[What this task involves] The reply should be an exact transcription of every record.

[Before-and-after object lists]
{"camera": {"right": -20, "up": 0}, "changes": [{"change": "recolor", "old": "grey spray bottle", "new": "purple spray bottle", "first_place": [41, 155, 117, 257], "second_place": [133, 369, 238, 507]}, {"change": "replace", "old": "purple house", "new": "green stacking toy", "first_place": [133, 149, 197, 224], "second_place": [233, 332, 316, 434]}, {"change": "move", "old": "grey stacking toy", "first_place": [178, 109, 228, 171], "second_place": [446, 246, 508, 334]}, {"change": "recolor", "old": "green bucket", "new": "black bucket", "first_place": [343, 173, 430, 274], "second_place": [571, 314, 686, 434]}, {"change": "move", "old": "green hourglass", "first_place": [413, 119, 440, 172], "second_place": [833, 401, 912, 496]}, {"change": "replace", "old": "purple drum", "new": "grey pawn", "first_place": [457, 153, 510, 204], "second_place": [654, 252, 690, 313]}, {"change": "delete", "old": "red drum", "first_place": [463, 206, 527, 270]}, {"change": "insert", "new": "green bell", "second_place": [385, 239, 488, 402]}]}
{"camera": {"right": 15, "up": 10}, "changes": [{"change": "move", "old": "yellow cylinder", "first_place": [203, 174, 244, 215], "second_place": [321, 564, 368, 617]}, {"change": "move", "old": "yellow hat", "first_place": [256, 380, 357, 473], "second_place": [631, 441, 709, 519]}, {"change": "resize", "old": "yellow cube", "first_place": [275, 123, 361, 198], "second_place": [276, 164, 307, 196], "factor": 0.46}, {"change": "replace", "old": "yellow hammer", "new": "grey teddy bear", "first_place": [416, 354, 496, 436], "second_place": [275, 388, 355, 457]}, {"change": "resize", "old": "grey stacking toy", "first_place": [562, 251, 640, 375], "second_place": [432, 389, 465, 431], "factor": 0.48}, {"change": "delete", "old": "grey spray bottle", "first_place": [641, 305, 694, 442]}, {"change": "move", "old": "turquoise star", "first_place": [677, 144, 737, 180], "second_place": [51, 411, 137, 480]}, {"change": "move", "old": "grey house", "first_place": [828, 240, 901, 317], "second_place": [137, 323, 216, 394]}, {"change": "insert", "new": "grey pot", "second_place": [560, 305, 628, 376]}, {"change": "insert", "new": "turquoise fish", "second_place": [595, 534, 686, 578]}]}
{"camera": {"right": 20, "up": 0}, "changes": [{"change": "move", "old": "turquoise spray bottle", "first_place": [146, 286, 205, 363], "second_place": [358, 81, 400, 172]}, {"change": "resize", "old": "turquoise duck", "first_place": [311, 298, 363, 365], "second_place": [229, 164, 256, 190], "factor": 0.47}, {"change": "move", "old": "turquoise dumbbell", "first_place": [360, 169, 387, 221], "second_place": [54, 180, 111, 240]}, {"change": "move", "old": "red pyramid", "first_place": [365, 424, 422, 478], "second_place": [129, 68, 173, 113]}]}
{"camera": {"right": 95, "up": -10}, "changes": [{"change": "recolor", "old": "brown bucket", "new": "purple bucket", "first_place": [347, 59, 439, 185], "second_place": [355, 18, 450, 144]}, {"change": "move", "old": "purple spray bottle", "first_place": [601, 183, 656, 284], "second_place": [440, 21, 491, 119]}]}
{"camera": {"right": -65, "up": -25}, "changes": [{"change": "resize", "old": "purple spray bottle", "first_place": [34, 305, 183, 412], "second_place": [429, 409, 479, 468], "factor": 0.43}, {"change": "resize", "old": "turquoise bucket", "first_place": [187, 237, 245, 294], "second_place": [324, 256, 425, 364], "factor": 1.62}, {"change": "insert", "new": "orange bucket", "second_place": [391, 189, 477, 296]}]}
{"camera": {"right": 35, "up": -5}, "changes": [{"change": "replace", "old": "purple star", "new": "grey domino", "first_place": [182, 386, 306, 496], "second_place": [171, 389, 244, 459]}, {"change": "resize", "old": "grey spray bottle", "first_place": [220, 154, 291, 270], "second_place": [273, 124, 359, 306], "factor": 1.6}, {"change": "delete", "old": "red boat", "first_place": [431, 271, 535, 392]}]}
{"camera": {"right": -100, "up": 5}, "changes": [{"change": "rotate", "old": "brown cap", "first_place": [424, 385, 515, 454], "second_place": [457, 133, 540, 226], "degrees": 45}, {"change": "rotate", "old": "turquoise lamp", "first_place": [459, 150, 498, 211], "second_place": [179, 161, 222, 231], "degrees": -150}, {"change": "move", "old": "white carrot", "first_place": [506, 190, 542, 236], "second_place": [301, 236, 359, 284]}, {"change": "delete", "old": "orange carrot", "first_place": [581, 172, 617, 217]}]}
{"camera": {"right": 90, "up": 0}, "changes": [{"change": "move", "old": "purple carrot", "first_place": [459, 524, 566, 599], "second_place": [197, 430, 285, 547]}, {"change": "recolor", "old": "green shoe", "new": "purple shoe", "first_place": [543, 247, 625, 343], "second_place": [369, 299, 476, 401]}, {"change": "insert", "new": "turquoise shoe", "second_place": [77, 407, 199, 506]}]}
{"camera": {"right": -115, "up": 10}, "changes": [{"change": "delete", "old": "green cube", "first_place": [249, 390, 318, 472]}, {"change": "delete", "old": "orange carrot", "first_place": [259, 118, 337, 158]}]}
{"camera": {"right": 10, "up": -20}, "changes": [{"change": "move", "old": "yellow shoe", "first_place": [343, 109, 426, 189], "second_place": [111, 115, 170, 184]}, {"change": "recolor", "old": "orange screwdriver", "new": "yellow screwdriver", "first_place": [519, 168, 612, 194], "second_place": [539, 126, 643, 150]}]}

[Result]
{"camera": {"right": -20, "up": 0}, "changes": [{"change": "recolor", "old": "grey spray bottle", "new": "purple spray bottle", "first_place": [41, 155, 117, 257], "second_place": [133, 369, 238, 507]}, {"change": "replace", "old": "purple house", "new": "green stacking toy", "first_place": [133, 149, 197, 224], "second_place": [233, 332, 316, 434]}, {"change": "move", "old": "grey stacking toy", "first_place": [178, 109, 228, 171], "second_place": [446, 246, 508, 334]}, {"change": "recolor", "old": "green bucket", "new": "black bucket", "first_place": [343, 173, 430, 274], "second_place": [571, 314, 686, 434]}, {"change": "move", "old": "green hourglass", "first_place": [413, 119, 440, 172], "second_place": [833, 401, 912, 496]}, {"change": "replace", "old": "purple drum", "new": "grey pawn", "first_place": [457, 153, 510, 204], "second_place": [654, 252, 690, 313]}, {"change": "delete", "old": "red drum", "first_place": [463, 206, 527, 270]}, {"change": "insert", "new": "green bell", "second_place": [385, 239, 488, 402]}]}
{"camera": {"right": 15, "up": 10}, "changes": [{"change": "move", "old": "yellow cylinder", "first_place": [203, 174, 244, 215], "second_place": [321, 564, 368, 617]}, {"change": "move", "old": "yellow hat", "first_place": [256, 380, 357, 473], "second_place": [631, 441, 709, 519]}, {"change": "resize", "old": "yellow cube", "first_place": [275, 123, 361, 198], "second_place": [276, 164, 307, 196], "factor": 0.46}, {"change": "replace", "old": "yellow hammer", "new": "grey teddy bear", "first_place": [416, 354, 496, 436], "second_place": [275, 388, 355, 457]}, {"change": "resize", "old": "grey stacking toy", "first_place": [562, 251, 640, 375], "second_place": [432, 389, 465, 431], "factor": 0.48}, {"change": "delete", "old": "grey spray bottle", "first_place": [641, 305, 694, 442]}, {"change": "move", "old": "turquoise star", "first_place": [677, 144, 737, 180], "second_place": [51, 411, 137, 480]}, {"change": "move", "old": "grey house", "first_place": [828, 240, 901, 317], "second_place": [137, 323, 216, 394]}, {"change": "insert", "new": "grey pot", "second_place": [560, 305, 628, 376]}, {"change": "insert", "new": "turquoise fish", "second_place": [595, 534, 686, 578]}]}
{"camera": {"right": 20, "up": 0}, "changes": [{"change": "move", "old": "turquoise spray bottle", "first_place": [146, 286, 205, 363], "second_place": [358, 81, 400, 172]}, {"change": "resize", "old": "turquoise duck", "first_place": [311, 298, 363, 365], "second_place": [229, 164, 256, 190], "factor": 0.47}, {"change": "move", "old": "turquoise dumbbell", "first_place": [360, 169, 387, 221], "second_place": [54, 180, 111, 240]}, {"change": "move", "old": "red pyramid", "first_place": [365, 424, 422, 478], "second_place": [129, 68, 173, 113]}]}
{"camera": {"right": 95, "up": -10}, "changes": [{"change": "recolor", "old": "brown bucket", "new": "purple bucket", "first_place": [347, 59, 439, 185], "second_place": [355, 18, 450, 144]}, {"change": "move", "old": "purple spray bottle", "first_place": [601, 183, 656, 284], "second_place": [440, 21, 491, 119]}]}
{"camera": {"right": -65, "up": -25}, "changes": [{"change": "resize", "old": "purple spray bottle", "first_place": [34, 305, 183, 412], "second_place": [429, 409, 479, 468], "factor": 0.43}, {"change": "resize", "old": "turquoise bucket", "first_place": [187, 237, 245, 294], "second_place": [324, 256, 425, 364], "factor": 1.62}, {"change": "insert", "new": "orange bucket", "second_place": [391, 189, 477, 296]}]}
{"camera": {"right": 35, "up": -5}, "changes": [{"change": "replace", "old": "purple star", "new": "grey domino", "first_place": [182, 386, 306, 496], "second_place": [171, 389, 244, 459]}, {"change": "resize", "old": "grey spray bottle", "first_place": [220, 154, 291, 270], "second_place": [273, 124, 359, 306], "factor": 1.6}, {"change": "delete", "old": "red boat", "first_place": [431, 271, 535, 392]}]}
{"camera": {"right": -100, "up": 5}, "changes": [{"change": "rotate", "old": "brown cap", "first_place": [424, 385, 515, 454], "second_place": [457, 133, 540, 226], "degrees": 45}, {"change": "rotate", "old": "turquoise lamp", "first_place": [459, 150, 498, 211], "second_place": [179, 161, 222, 231], "degrees": -150}, {"change": "move", "old": "white carrot", "first_place": [506, 190, 542, 236], "second_place": [301, 236, 359, 284]}, {"change": "delete", "old": "orange carrot", "first_place": [581, 172, 617, 217]}]}
{"camera": {"right": 90, "up": 0}, "changes": [{"change": "move", "old": "purple carrot", "first_place": [459, 524, 566, 599], "second_place": [197, 430, 285, 547]}, {"change": "recolor", "old": "green shoe", "new": "purple shoe", "first_place": [543, 247, 625, 343], "second_place": [369, 299, 476, 401]}, {"change": "insert", "new": "turquoise shoe", "second_place": [77, 407, 199, 506]}]}
{"camera": {"right": -115, "up": 10}, "changes": [{"change": "delete", "old": "green cube", "first_place": [249, 390, 318, 472]}, {"change": "delete", "old": "orange carrot", "first_place": [259, 118, 337, 158]}]}
{"camera": {"right": 10, "up": -20}, "changes": [{"change": "move", "old": "yellow shoe", "first_place": [343, 109, 426, 189], "second_place": [111, 115, 170, 184]}, {"change": "recolor", "old": "orange screwdriver", "new": "yellow screwdriver", "first_place": [519, 168, 612, 194], "second_place": [539, 126, 643, 150]}]}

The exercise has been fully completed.